» What you will do: For this exercise, return only the lines in the records below from the one holding "C1: 33nF (N6, VDD) -> 33nF (DGND, VDD)" through the one holding "TP1: none -> test point (VDD)", including both, exactly as they appear and without pictures.

[Extracted records]
◆ ◆ ◆ ◆

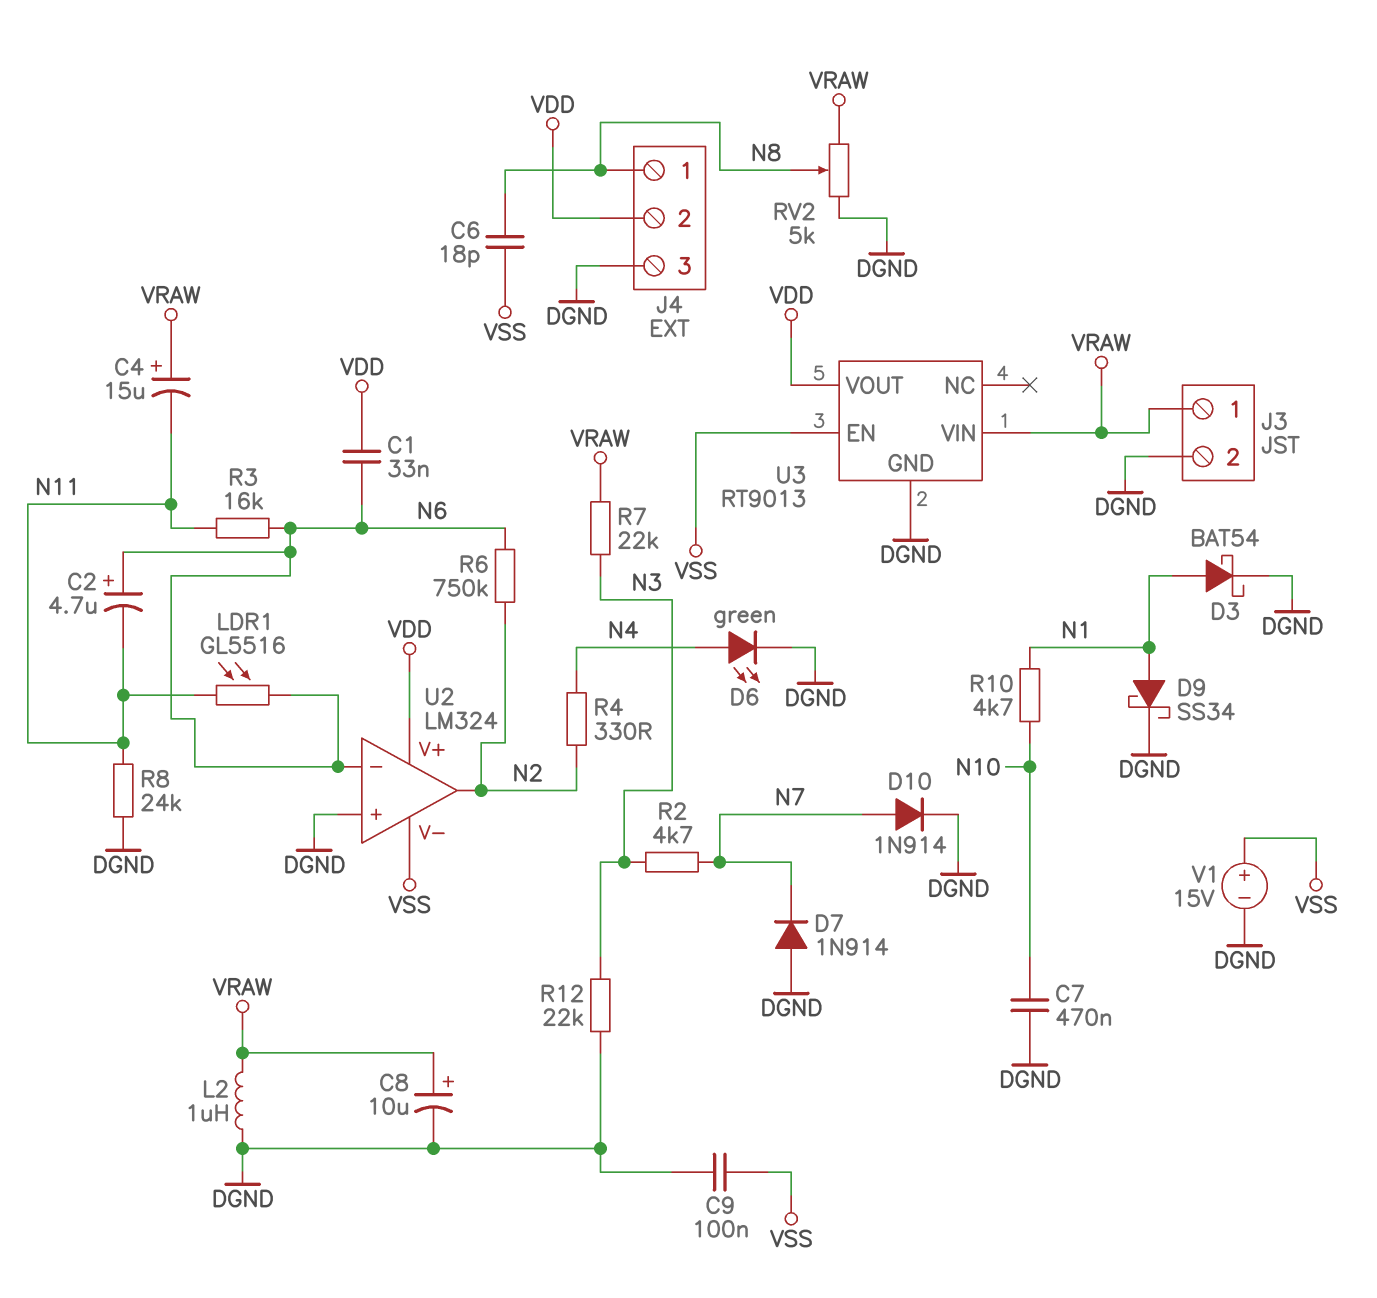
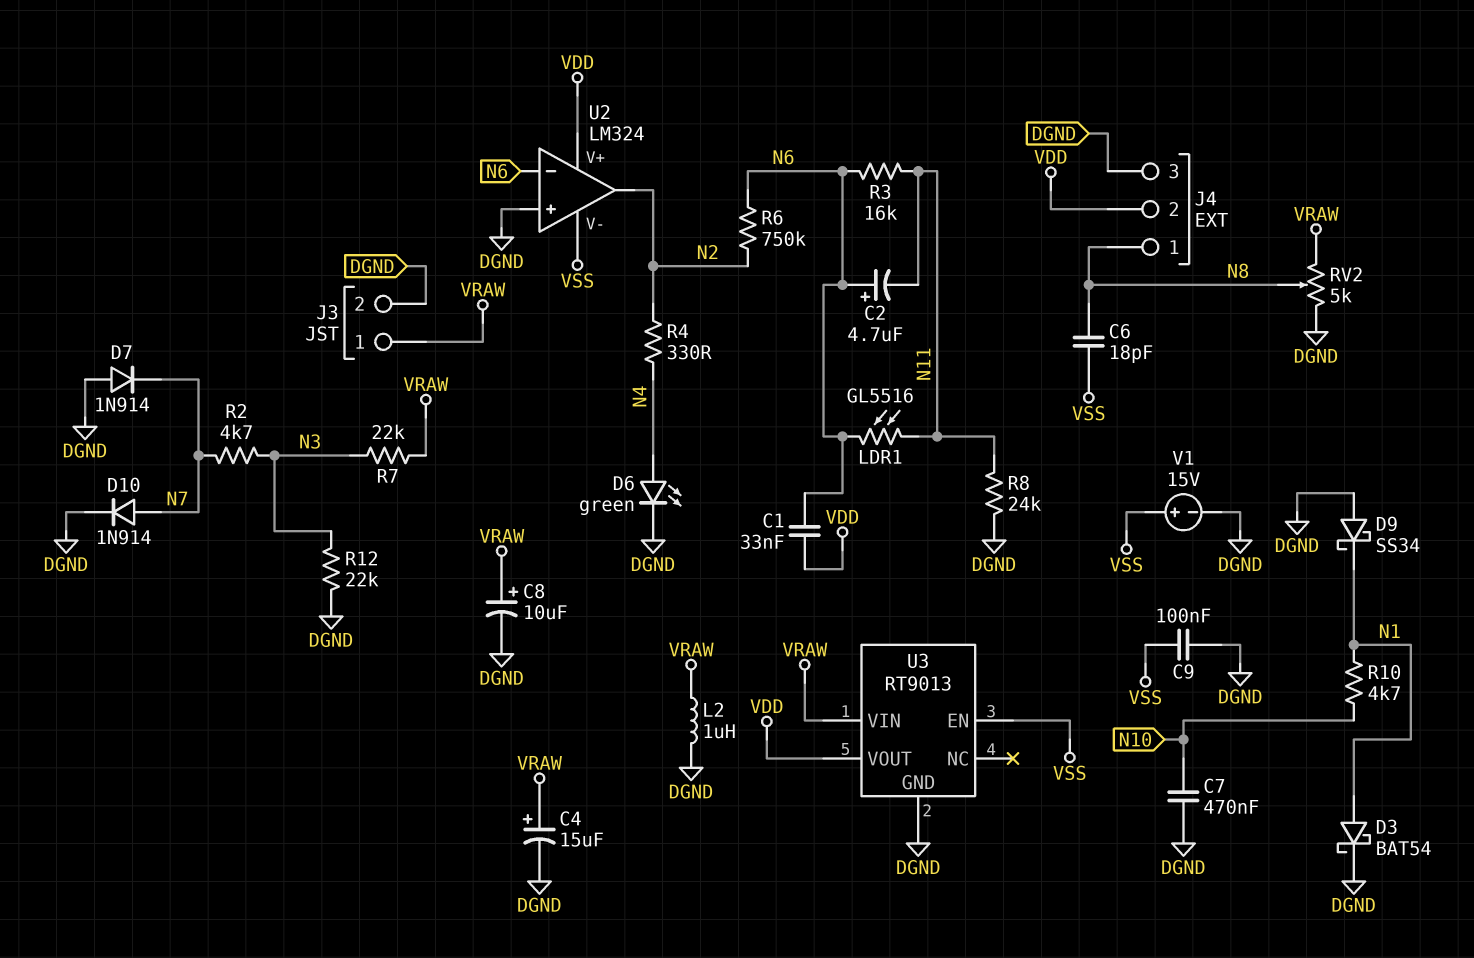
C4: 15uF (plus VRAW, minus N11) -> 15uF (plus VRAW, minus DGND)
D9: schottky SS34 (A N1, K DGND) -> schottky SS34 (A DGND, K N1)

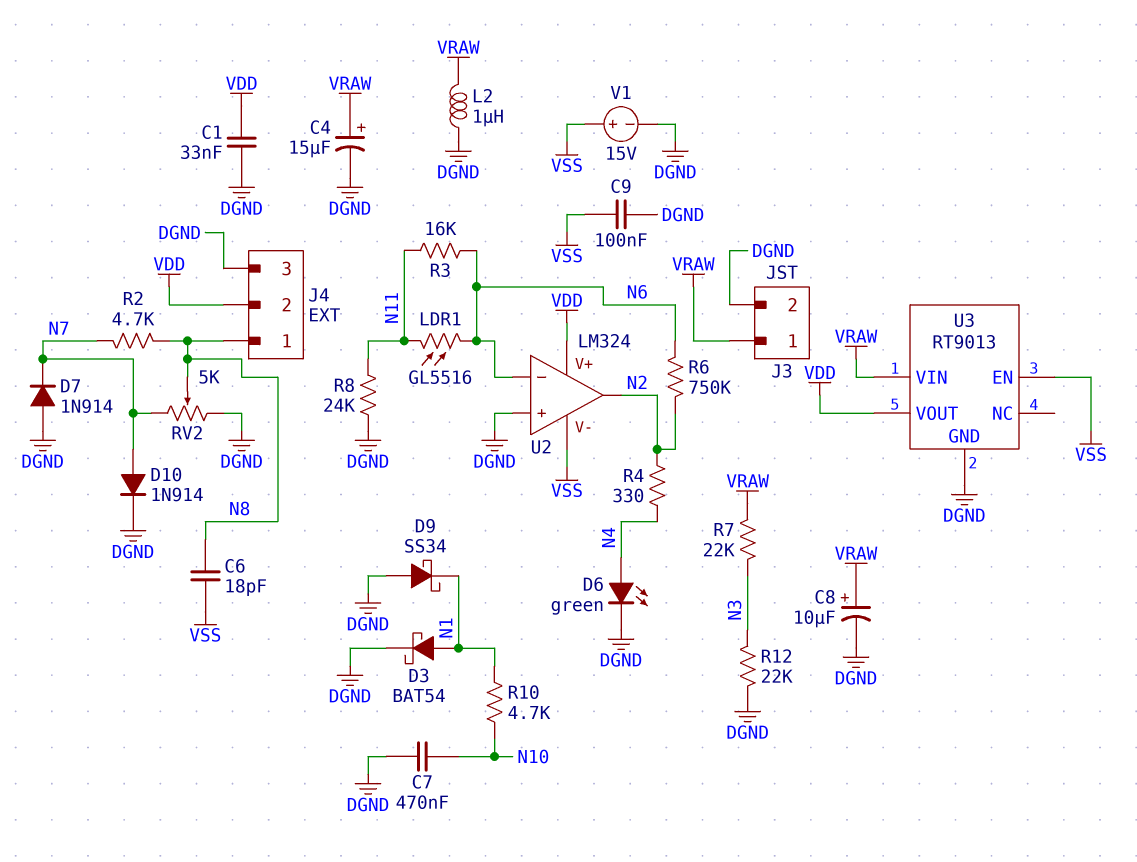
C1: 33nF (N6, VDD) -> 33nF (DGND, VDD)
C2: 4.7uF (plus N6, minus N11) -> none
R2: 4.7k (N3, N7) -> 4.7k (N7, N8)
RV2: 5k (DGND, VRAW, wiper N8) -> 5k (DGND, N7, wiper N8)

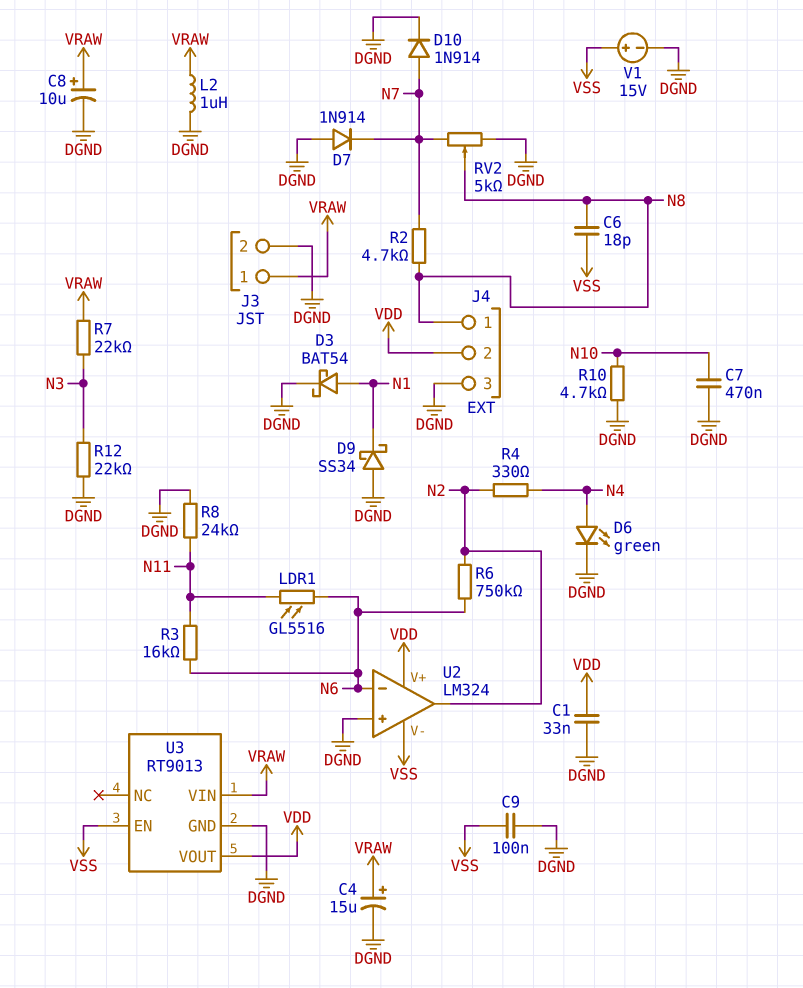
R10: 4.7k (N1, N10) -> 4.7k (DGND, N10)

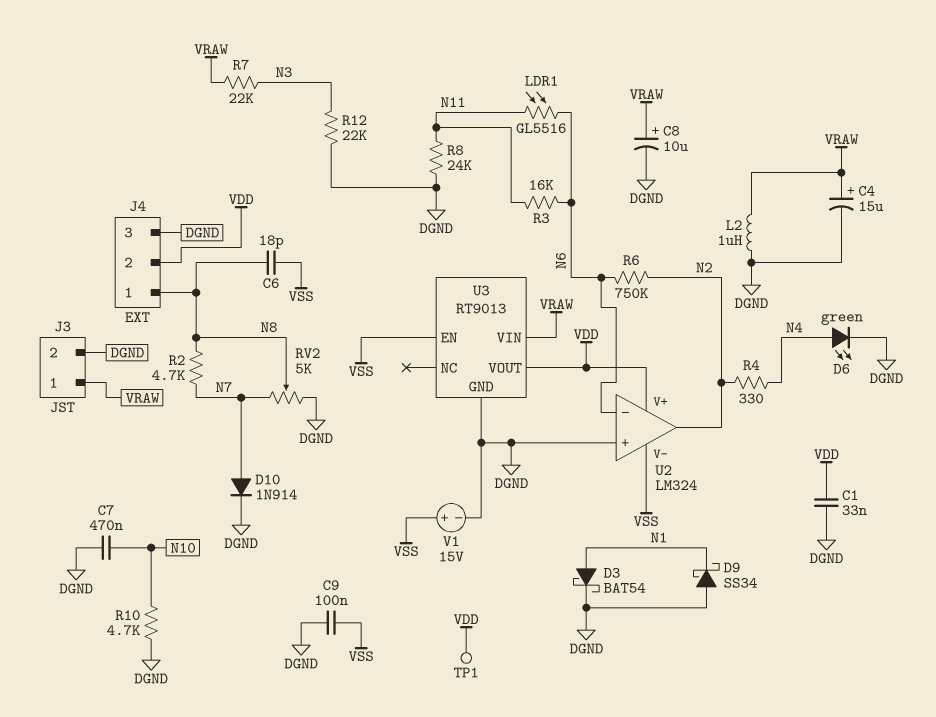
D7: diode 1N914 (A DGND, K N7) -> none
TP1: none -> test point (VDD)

◆ ◆ ◆ ◆

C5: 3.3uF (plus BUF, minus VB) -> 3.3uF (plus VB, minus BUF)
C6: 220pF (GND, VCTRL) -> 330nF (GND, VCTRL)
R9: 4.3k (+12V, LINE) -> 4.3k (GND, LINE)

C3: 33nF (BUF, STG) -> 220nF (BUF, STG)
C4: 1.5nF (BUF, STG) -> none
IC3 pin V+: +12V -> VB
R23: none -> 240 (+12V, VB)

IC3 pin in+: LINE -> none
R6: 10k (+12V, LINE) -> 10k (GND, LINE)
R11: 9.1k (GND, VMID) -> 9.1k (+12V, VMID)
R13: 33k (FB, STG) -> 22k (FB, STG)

◆ ◆ ◆ ◆

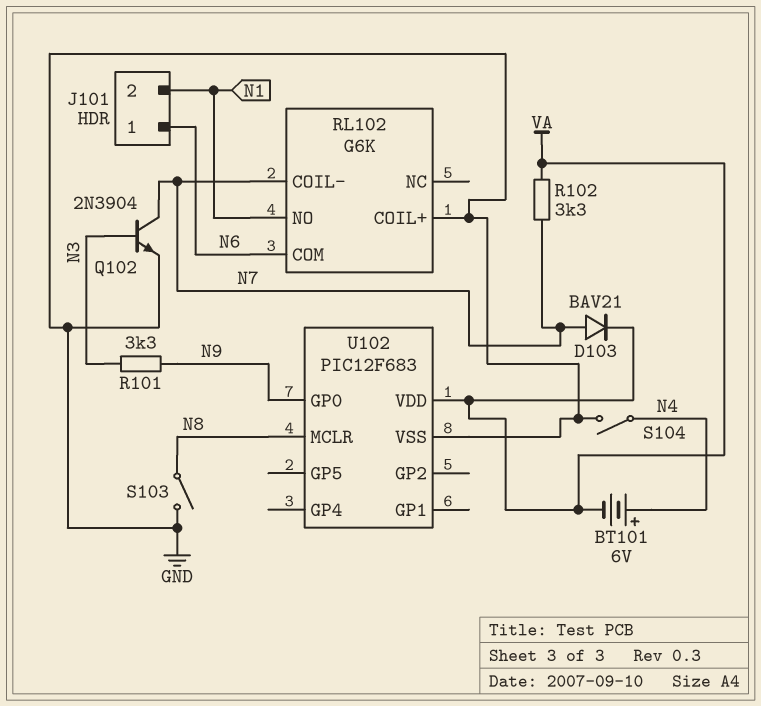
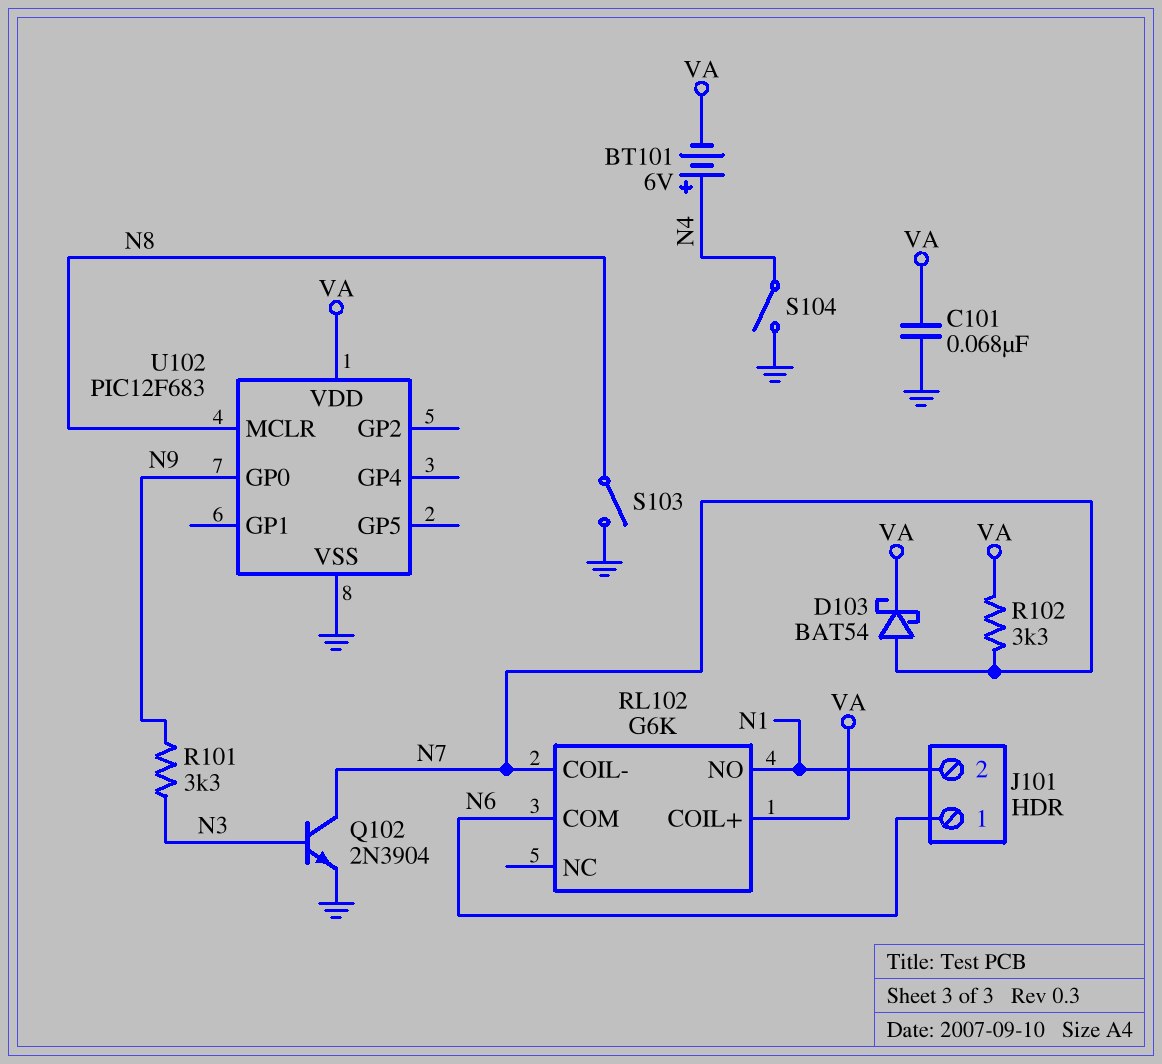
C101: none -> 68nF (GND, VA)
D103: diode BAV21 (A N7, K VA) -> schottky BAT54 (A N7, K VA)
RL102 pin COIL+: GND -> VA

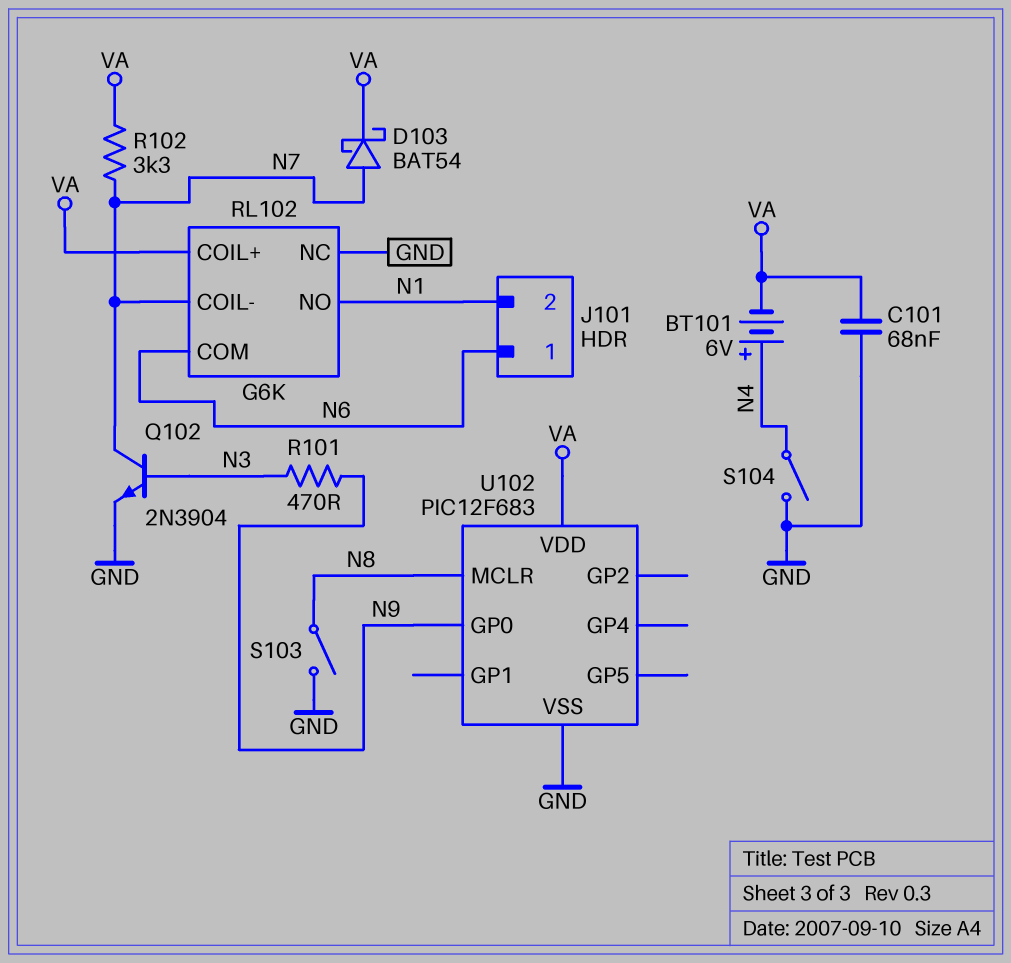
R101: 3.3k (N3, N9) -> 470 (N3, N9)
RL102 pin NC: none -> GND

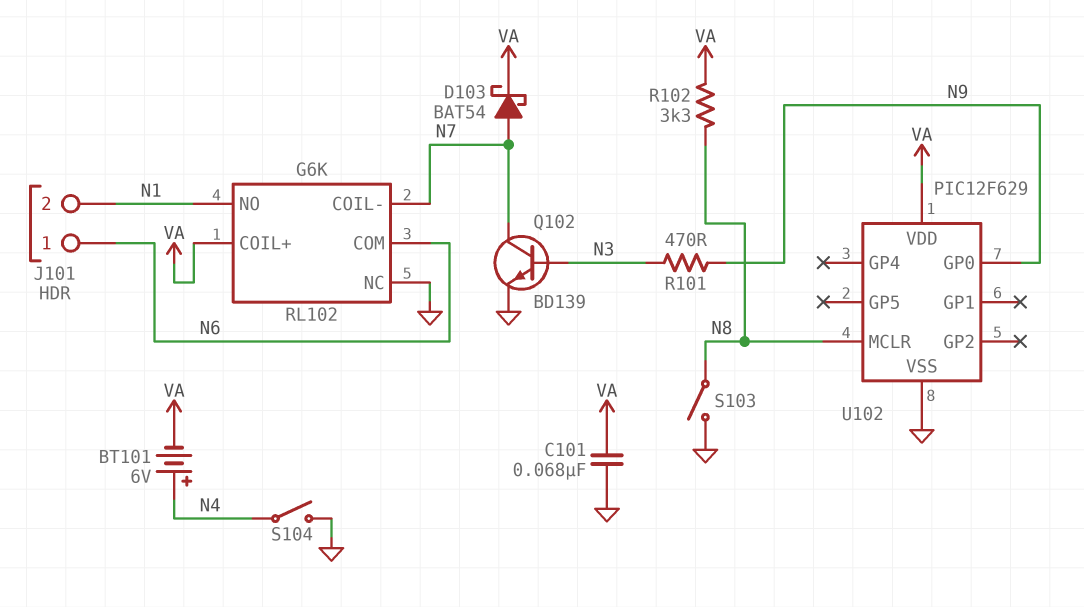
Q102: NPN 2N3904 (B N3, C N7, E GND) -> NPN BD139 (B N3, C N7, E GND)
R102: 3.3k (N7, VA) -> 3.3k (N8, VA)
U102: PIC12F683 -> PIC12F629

◆ ◆ ◆ ◆

» Problem solution:
C1: 33nF (N6, VDD) -> 33nF (DGND, VDD)
C2: 4.7uF (plus N6, minus N11) -> none
R2: 4.7k (N3, N7) -> 4.7k (N7, N8)
RV2: 5k (DGND, VRAW, wiper N8) -> 5k (DGND, N7, wiper N8)

R10: 4.7k (N1, N10) -> 4.7k (DGND, N10)

D7: diode 1N914 (A DGND, K N7) -> none
TP1: none -> test point (VDD)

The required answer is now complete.